**What this task involves**
Below are records; count the lines that contain "teddy" and give only the total.

**Records for the exercise**

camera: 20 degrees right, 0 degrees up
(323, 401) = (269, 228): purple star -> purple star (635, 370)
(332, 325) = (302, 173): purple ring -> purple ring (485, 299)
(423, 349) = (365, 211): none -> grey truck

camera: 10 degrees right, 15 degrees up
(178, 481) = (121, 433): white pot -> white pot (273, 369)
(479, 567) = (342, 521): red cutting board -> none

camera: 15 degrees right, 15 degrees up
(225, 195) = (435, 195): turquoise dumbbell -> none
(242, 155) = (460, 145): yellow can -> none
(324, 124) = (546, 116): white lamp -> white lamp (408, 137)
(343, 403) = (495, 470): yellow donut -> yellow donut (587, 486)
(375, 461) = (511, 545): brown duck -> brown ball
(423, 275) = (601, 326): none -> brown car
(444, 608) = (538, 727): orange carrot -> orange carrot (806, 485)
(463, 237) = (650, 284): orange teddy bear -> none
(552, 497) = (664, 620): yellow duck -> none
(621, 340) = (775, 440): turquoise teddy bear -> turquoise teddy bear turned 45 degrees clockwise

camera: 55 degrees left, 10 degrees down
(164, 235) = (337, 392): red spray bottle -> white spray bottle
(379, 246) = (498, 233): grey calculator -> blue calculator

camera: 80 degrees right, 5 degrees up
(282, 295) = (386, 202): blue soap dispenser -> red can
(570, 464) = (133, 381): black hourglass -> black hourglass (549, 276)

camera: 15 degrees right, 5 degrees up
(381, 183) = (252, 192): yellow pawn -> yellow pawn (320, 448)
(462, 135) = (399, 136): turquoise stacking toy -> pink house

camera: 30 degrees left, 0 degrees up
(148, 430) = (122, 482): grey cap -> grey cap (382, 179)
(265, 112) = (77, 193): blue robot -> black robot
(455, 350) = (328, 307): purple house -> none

**Response**
2